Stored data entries
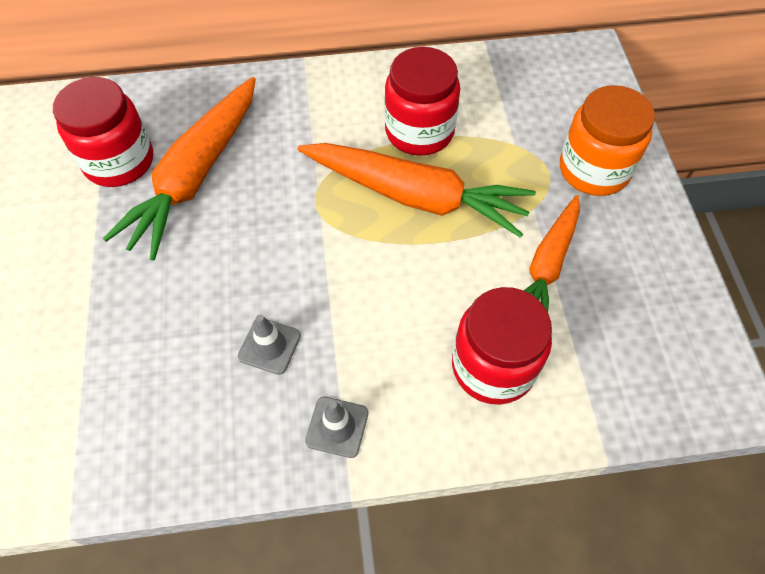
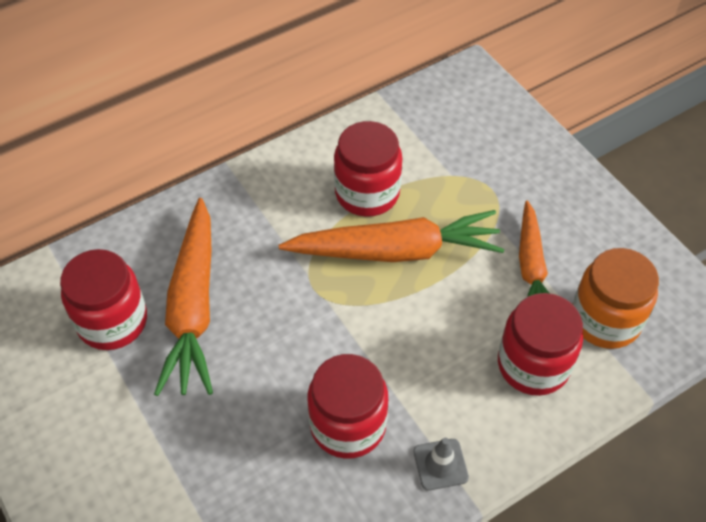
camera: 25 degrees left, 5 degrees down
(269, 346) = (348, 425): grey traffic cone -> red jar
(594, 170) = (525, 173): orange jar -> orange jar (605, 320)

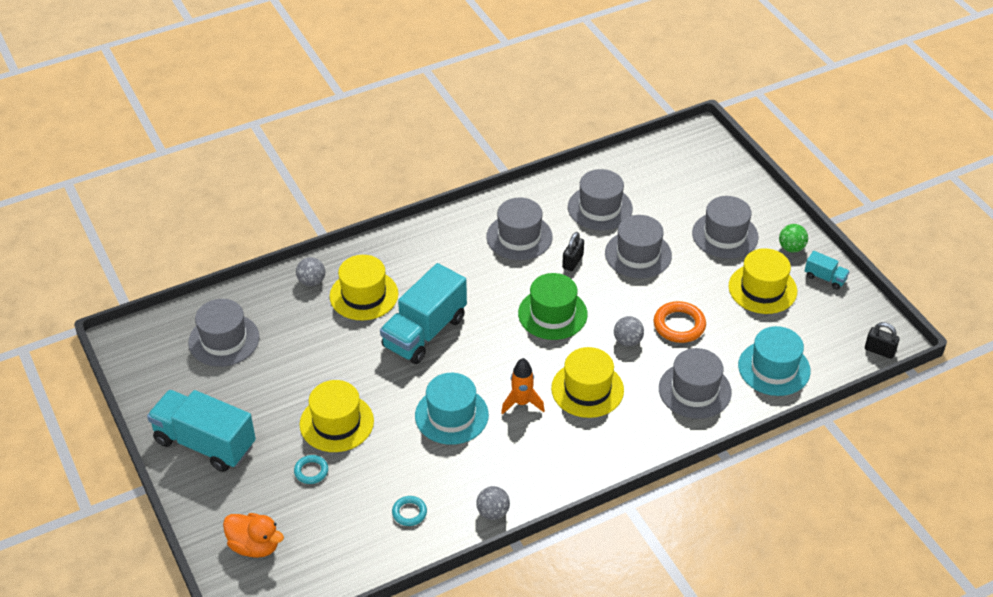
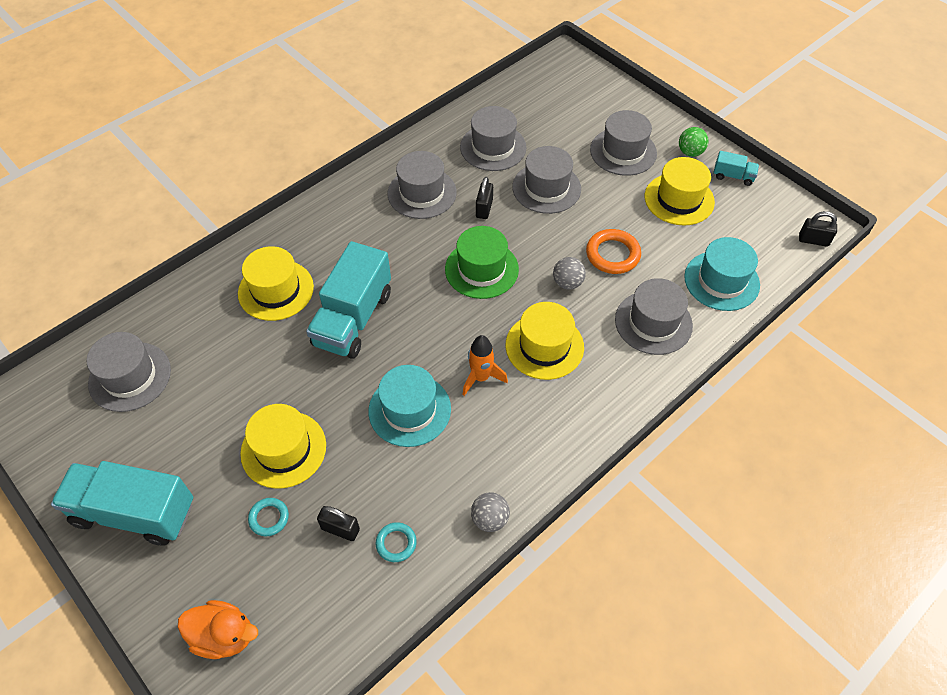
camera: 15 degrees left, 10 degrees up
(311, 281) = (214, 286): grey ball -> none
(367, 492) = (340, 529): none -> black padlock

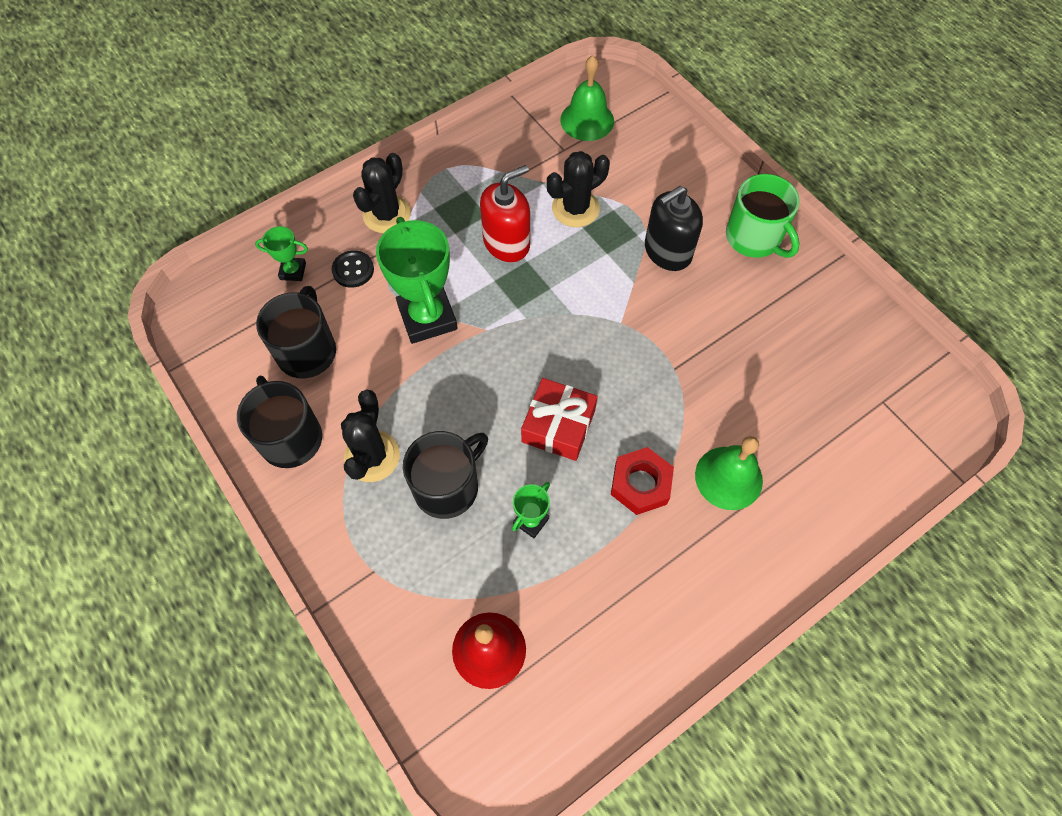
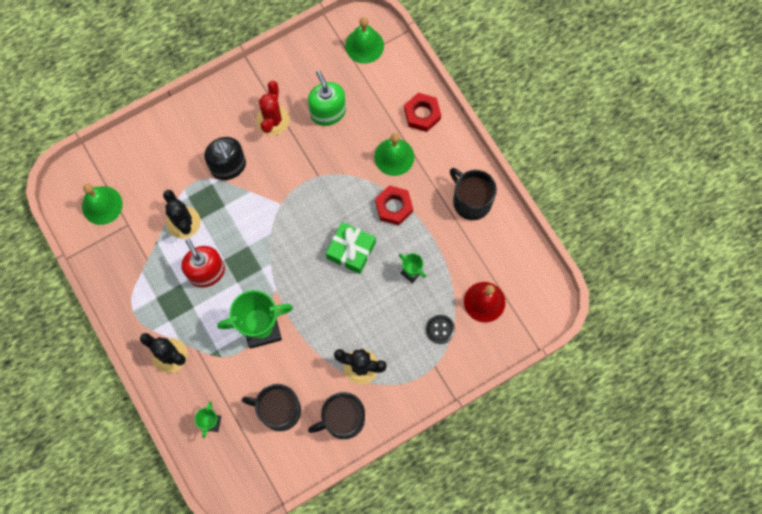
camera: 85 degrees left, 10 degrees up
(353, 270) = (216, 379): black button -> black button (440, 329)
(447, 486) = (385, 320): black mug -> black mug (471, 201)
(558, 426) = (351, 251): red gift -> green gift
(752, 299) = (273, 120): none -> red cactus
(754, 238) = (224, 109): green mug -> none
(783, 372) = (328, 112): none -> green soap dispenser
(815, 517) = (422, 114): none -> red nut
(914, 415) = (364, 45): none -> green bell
==
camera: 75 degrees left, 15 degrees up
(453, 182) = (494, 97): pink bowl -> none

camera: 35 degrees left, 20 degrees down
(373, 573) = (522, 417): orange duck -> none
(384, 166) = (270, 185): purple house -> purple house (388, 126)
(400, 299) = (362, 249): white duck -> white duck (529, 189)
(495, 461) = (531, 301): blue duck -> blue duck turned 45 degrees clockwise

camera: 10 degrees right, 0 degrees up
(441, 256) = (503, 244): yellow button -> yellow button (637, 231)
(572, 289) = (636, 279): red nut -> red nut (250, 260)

EXERCISE DETAILS:
Please count the lines of the entries above that include "orange" and give only the total.

EXERCISE ANSWER:
2